• [Pointing records for text and elements]
----

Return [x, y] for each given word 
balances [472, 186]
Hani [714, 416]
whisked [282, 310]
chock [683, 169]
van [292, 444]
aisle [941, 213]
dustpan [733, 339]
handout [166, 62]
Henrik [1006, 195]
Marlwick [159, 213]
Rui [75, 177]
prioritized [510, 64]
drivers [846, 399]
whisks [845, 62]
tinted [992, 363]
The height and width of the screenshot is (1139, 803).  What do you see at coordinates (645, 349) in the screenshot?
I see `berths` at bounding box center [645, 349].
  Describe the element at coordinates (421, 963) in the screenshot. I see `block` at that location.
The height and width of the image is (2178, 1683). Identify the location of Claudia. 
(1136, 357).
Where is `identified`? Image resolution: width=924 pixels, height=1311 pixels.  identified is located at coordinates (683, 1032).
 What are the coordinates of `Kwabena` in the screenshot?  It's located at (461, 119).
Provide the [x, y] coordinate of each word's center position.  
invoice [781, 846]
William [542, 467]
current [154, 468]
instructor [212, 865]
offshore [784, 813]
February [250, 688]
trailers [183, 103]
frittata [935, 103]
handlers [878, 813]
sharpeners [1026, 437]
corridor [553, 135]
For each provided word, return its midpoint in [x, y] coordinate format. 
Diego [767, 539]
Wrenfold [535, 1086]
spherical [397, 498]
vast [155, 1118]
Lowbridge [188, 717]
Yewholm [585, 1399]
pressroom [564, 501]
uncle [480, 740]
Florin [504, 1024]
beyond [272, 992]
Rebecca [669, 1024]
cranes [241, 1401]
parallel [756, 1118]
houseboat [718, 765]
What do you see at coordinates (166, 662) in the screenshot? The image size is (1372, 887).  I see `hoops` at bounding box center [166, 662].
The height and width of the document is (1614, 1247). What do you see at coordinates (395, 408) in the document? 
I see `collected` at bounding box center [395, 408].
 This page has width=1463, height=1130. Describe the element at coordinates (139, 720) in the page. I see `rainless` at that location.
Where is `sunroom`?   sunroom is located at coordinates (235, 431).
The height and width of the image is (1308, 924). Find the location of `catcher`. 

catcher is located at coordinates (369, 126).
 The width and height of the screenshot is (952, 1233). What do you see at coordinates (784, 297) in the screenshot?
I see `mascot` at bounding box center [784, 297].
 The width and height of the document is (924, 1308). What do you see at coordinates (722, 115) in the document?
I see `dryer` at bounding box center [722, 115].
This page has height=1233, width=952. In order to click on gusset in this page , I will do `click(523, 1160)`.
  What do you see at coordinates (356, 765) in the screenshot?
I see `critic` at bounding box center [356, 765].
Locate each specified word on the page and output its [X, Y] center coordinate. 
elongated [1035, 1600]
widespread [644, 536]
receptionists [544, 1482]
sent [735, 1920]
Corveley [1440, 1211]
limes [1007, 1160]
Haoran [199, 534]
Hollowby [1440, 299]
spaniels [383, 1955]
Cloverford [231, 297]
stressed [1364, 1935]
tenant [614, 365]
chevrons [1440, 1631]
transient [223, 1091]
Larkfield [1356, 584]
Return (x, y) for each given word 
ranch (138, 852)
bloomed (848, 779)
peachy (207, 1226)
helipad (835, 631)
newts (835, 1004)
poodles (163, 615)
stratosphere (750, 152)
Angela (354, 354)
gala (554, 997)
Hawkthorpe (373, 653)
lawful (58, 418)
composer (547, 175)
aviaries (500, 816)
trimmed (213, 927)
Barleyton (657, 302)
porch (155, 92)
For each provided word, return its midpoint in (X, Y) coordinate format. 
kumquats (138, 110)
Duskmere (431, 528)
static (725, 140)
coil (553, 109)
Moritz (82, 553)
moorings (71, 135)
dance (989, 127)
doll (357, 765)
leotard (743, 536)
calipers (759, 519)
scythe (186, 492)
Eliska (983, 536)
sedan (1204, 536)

----

Format the lines of the listing from the line with "handlers [878, 813]" up to and including the line with "Florin [504, 1024]" as a numbered list, leaving out any blank lines.

1. handlers [878, 813]
2. sharpeners [1026, 437]
3. corridor [553, 135]
4. For each provided word, return its midpoint in [x, y] coordinate format. 
5. Diego [767, 539]
6. Wrenfold [535, 1086]
7. spherical [397, 498]
8. vast [155, 1118]
9. Lowbridge [188, 717]
10. Yewholm [585, 1399]
11. pressroom [564, 501]
12. uncle [480, 740]
13. Florin [504, 1024]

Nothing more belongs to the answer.